* TASK PROMPT *
Type out the data again. Keep every line exactly the same.
───── EXTRACTED DATA
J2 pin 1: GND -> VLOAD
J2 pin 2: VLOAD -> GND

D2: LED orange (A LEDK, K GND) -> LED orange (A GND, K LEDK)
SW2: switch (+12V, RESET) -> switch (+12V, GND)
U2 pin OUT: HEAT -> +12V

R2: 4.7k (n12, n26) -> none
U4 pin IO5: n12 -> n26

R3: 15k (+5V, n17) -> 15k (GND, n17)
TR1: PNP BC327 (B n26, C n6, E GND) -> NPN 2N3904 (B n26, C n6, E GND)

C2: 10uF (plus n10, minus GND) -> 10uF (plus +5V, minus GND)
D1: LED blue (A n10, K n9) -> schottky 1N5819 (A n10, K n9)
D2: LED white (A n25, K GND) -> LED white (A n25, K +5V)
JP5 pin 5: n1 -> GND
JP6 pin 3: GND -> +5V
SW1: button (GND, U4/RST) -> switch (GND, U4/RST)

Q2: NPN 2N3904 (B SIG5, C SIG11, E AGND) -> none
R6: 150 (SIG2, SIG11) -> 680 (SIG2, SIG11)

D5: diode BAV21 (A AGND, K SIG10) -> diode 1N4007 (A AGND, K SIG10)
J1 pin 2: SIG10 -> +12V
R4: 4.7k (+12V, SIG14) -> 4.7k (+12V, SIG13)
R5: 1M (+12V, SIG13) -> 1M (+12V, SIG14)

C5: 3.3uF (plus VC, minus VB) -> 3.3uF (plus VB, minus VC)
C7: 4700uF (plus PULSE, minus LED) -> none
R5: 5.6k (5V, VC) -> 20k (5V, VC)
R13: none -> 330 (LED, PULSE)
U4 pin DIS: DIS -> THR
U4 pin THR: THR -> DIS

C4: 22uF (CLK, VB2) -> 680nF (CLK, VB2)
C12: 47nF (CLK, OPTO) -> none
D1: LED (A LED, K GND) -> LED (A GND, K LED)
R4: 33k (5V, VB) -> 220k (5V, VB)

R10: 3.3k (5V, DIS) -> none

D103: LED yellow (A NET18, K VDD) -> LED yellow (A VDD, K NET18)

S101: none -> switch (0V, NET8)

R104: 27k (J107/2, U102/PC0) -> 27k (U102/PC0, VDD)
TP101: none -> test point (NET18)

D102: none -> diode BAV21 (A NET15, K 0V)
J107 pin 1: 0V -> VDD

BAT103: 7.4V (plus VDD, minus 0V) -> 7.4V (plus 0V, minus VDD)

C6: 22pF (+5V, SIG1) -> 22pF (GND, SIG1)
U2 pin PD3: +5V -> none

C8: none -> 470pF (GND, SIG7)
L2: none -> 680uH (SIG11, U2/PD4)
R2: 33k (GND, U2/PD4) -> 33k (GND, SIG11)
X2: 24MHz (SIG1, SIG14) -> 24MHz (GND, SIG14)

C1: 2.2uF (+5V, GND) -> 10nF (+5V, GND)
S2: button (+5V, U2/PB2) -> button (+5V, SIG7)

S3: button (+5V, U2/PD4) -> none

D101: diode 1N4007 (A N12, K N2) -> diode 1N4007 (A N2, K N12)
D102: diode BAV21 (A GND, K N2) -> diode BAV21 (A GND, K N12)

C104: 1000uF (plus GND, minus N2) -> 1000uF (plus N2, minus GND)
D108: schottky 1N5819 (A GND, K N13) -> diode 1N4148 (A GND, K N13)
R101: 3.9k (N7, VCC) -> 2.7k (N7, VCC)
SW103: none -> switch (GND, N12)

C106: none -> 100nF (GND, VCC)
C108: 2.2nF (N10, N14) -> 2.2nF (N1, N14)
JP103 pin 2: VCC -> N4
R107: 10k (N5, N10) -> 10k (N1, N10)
──────────
* RESULT FOR THIS TASK *
J2 pin 1: GND -> VLOAD
J2 pin 2: VLOAD -> GND

D2: LED orange (A LEDK, K GND) -> LED orange (A GND, K LEDK)
SW2: switch (+12V, RESET) -> switch (+12V, GND)
U2 pin OUT: HEAT -> +12V

R2: 4.7k (n12, n26) -> none
U4 pin IO5: n12 -> n26

R3: 15k (+5V, n17) -> 15k (GND, n17)
TR1: PNP BC327 (B n26, C n6, E GND) -> NPN 2N3904 (B n26, C n6, E GND)

C2: 10uF (plus n10, minus GND) -> 10uF (plus +5V, minus GND)
D1: LED blue (A n10, K n9) -> schottky 1N5819 (A n10, K n9)
D2: LED white (A n25, K GND) -> LED white (A n25, K +5V)
JP5 pin 5: n1 -> GND
JP6 pin 3: GND -> +5V
SW1: button (GND, U4/RST) -> switch (GND, U4/RST)

Q2: NPN 2N3904 (B SIG5, C SIG11, E AGND) -> none
R6: 150 (SIG2, SIG11) -> 680 (SIG2, SIG11)

D5: diode BAV21 (A AGND, K SIG10) -> diode 1N4007 (A AGND, K SIG10)
J1 pin 2: SIG10 -> +12V
R4: 4.7k (+12V, SIG14) -> 4.7k (+12V, SIG13)
R5: 1M (+12V, SIG13) -> 1M (+12V, SIG14)

C5: 3.3uF (plus VC, minus VB) -> 3.3uF (plus VB, minus VC)
C7: 4700uF (plus PULSE, minus LED) -> none
R5: 5.6k (5V, VC) -> 20k (5V, VC)
R13: none -> 330 (LED, PULSE)
U4 pin DIS: DIS -> THR
U4 pin THR: THR -> DIS

C4: 22uF (CLK, VB2) -> 680nF (CLK, VB2)
C12: 47nF (CLK, OPTO) -> none
D1: LED (A LED, K GND) -> LED (A GND, K LED)
R4: 33k (5V, VB) -> 220k (5V, VB)

R10: 3.3k (5V, DIS) -> none

D103: LED yellow (A NET18, K VDD) -> LED yellow (A VDD, K NET18)

S101: none -> switch (0V, NET8)

R104: 27k (J107/2, U102/PC0) -> 27k (U102/PC0, VDD)
TP101: none -> test point (NET18)

D102: none -> diode BAV21 (A NET15, K 0V)
J107 pin 1: 0V -> VDD

BAT103: 7.4V (plus VDD, minus 0V) -> 7.4V (plus 0V, minus VDD)

C6: 22pF (+5V, SIG1) -> 22pF (GND, SIG1)
U2 pin PD3: +5V -> none

C8: none -> 470pF (GND, SIG7)
L2: none -> 680uH (SIG11, U2/PD4)
R2: 33k (GND, U2/PD4) -> 33k (GND, SIG11)
X2: 24MHz (SIG1, SIG14) -> 24MHz (GND, SIG14)

C1: 2.2uF (+5V, GND) -> 10nF (+5V, GND)
S2: button (+5V, U2/PB2) -> button (+5V, SIG7)

S3: button (+5V, U2/PD4) -> none

D101: diode 1N4007 (A N12, K N2) -> diode 1N4007 (A N2, K N12)
D102: diode BAV21 (A GND, K N2) -> diode BAV21 (A GND, K N12)

C104: 1000uF (plus GND, minus N2) -> 1000uF (plus N2, minus GND)
D108: schottky 1N5819 (A GND, K N13) -> diode 1N4148 (A GND, K N13)
R101: 3.9k (N7, VCC) -> 2.7k (N7, VCC)
SW103: none -> switch (GND, N12)

C106: none -> 100nF (GND, VCC)
C108: 2.2nF (N10, N14) -> 2.2nF (N1, N14)
JP103 pin 2: VCC -> N4
R107: 10k (N5, N10) -> 10k (N1, N10)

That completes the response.